» ACTIVITY
Take the lines from the one with "[(407,354),(406,367),(428,370),(429,356),(407,354)]" to the end of the listing, both ends included, and quote them exactly, leaving pictures out.

» MATERIAL SHOWN
***
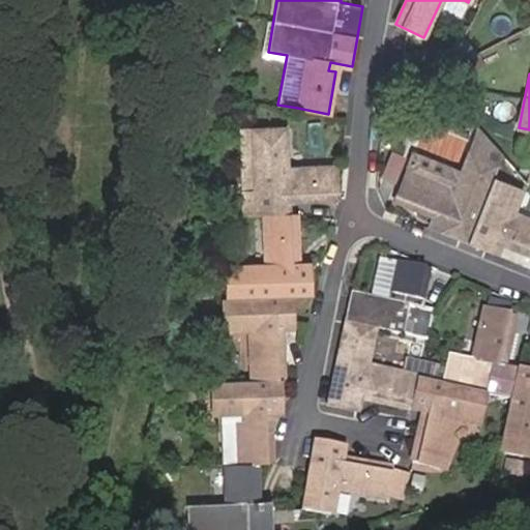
[(340,198),(337,166),(294,168),(294,174),(286,174),(284,127),(254,129),(257,214),(264,214),(266,257),(270,257),(270,267),(228,268),(230,299),(224,299),(225,330),(255,329),(256,336),(249,337),(252,381),(212,383),(213,413),(243,412),(243,419),(237,419),(240,464),(224,465),(226,496),(232,495),(232,503),(195,505),(193,529),(273,529),(271,501),(252,502),(251,494),(258,494),(256,463),(271,462),(269,419),(263,419),(263,412),(284,411),(281,335),(273,335),(273,328),(295,327),(294,296),(314,295),(312,265),(290,266),(289,257),(297,256),(295,213),(288,213),(287,193),(295,193),(295,200),(340,198)]
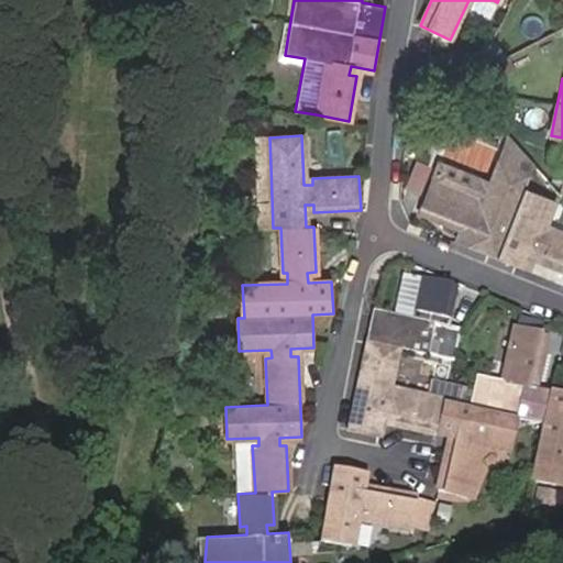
[(465,246),(527,271),(536,251),(543,254),(541,260),(562,267),(562,232),(553,230),(551,233),(543,231),(554,201),(525,189),(533,165),(508,136),(482,207),(474,203),(475,199),(454,191),(459,178),(437,169),(420,212),(463,230),(466,222),(474,225),(465,246)]
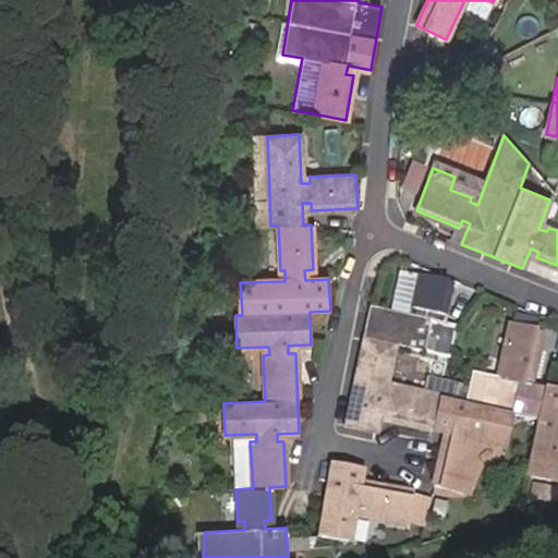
[(407,187),(423,191),(429,157),(413,154),(407,187)]
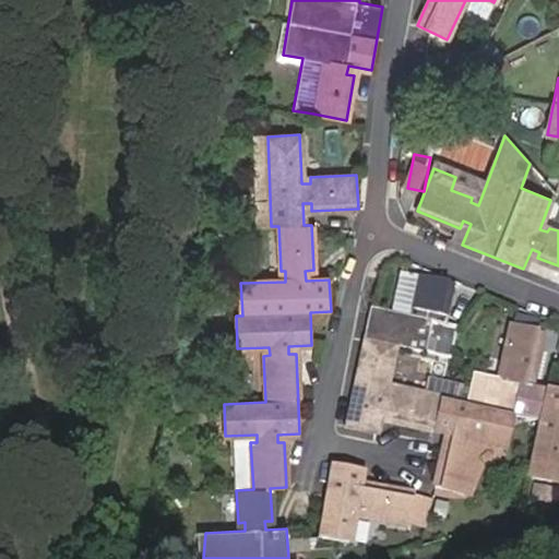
[(376,433),(381,409),(389,411),(387,419),(453,433),(451,441),(443,440),(433,486),(466,494),(477,447),(471,445),(472,439),(504,445),(512,415),(538,420),(525,477),(557,484),(558,472),(558,391),(523,383),(525,375),(534,377),(544,332),(512,325),(509,340),(495,336),(488,367),(506,371),(504,378),(473,370),(465,403),(395,387),(394,392),(387,391),(396,346),(449,358),(456,328),(436,322),(438,313),(444,314),(452,282),(400,270),(390,311),(371,307),(344,426),(376,433)]
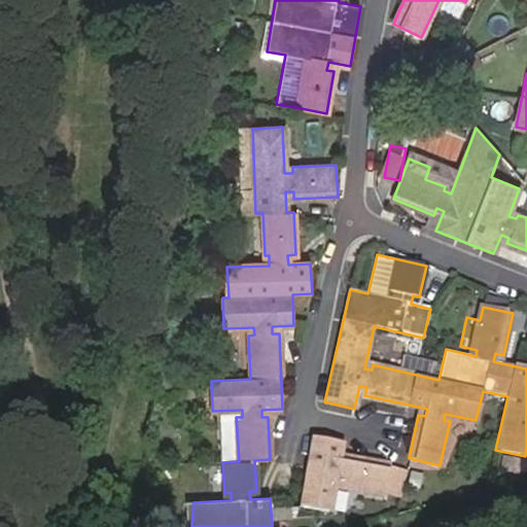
[(407,354),(406,367),(428,370),(429,356),(407,354)]
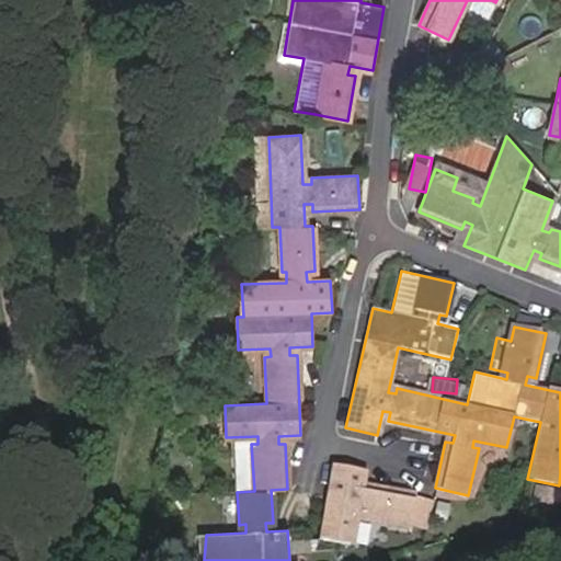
[(333,465),(327,497),(319,538),(352,544),(357,512),(365,514),(364,518),(410,527),(415,495),(370,487),(369,494),(361,492),(364,470),(333,465)]
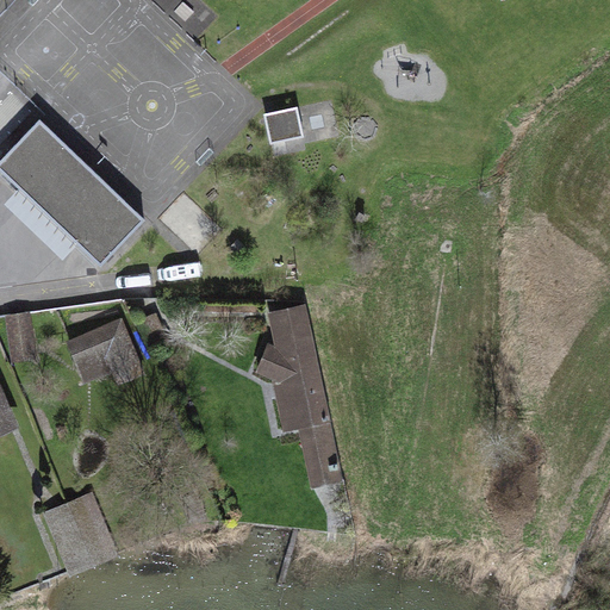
[(303,138),(297,110),(265,116),(271,145),(303,138)]
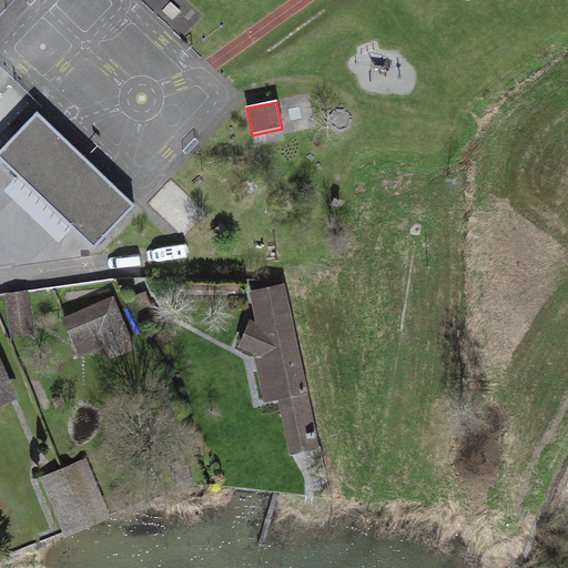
[(0,151),(0,158),(97,250),(137,208),(37,112),(0,151)]
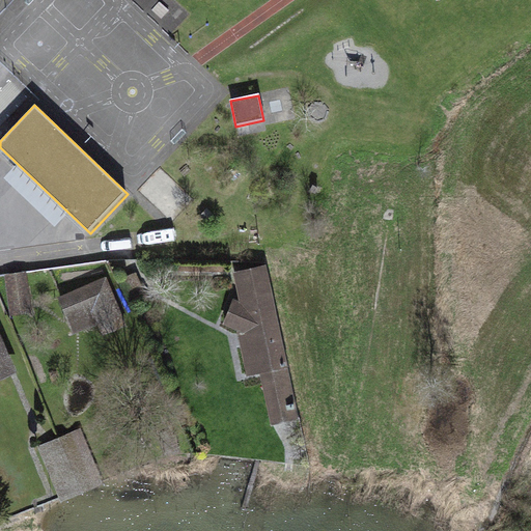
[(234,273),(239,299),(233,297),(222,324),(238,331),(246,374),(259,371),(269,420),(296,415),(267,267),(234,273)]
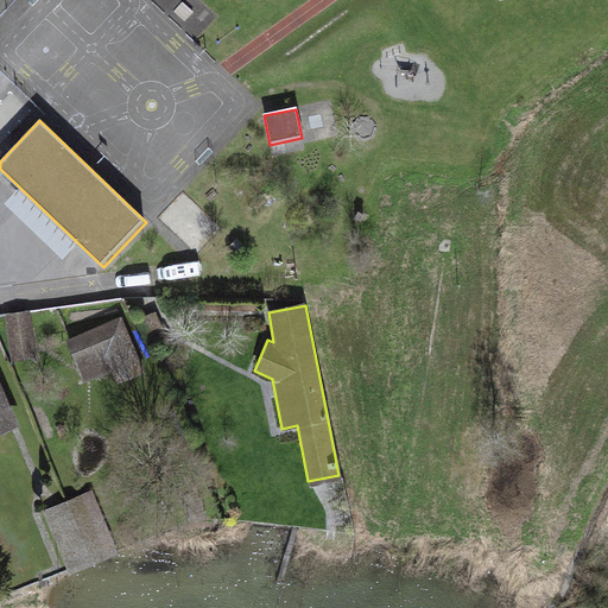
[(13,356),(36,353),(30,312),(7,316),(13,356)]
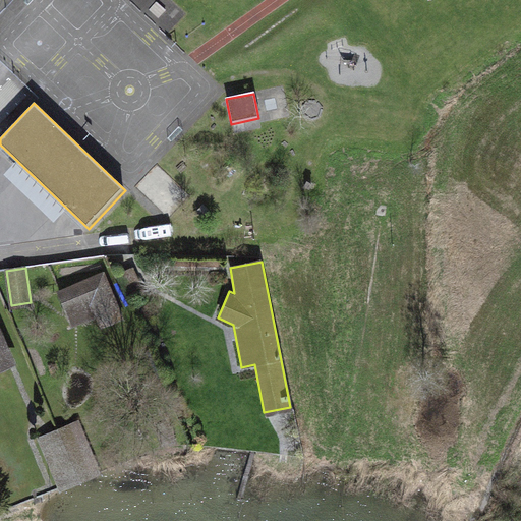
[(103,273),(58,292),(76,336),(121,316),(103,273)]
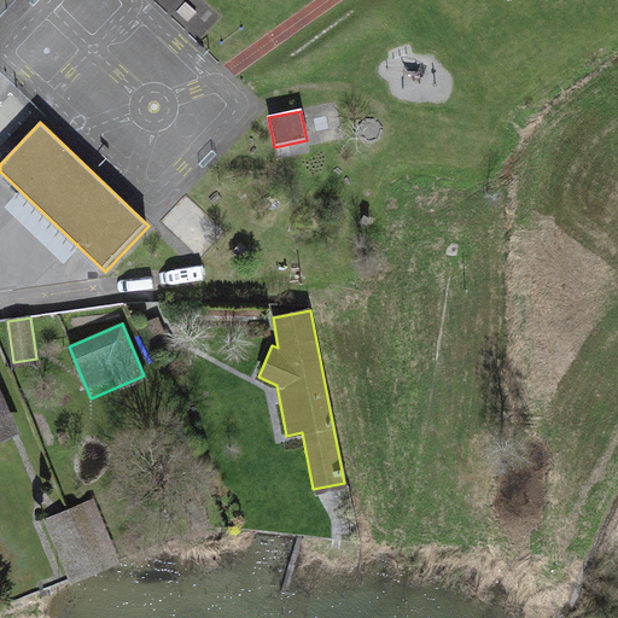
[(0,437),(16,431),(0,396),(0,437)]
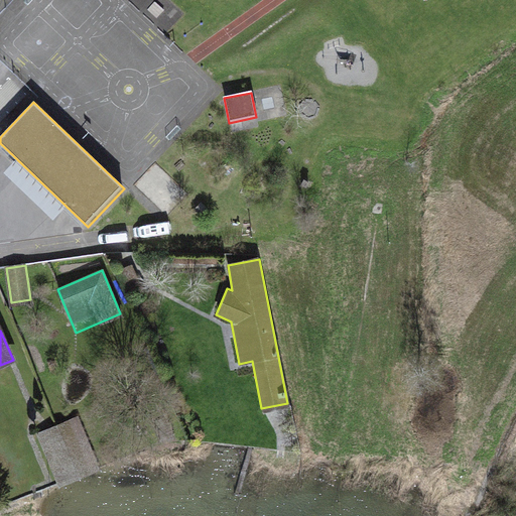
[(80,416),(37,433),(57,482),(100,465),(80,416)]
***
» THE ANSWER
[(407,354),(406,367),(428,370),(429,356),(407,354)]
[(333,465),(327,497),(319,538),(352,544),(357,512),(365,514),(364,518),(410,527),(415,495),(370,487),(369,494),(361,492),(364,470),(333,465)]
[(303,138),(297,110),(265,116),(271,145),(303,138)]
[(0,151),(0,158),(97,250),(137,208),(37,112),(0,151)]
[(234,273),(239,299),(233,297),(222,324),(238,331),(246,374),(259,371),(269,420),(296,415),(267,267),(234,273)]
[(13,356),(36,353),(30,312),(7,316),(13,356)]
[(103,273),(58,292),(76,336),(121,316),(103,273)]
[(0,437),(16,431),(0,396),(0,437)]
[(80,416),(37,433),(57,482),(100,465),(80,416)]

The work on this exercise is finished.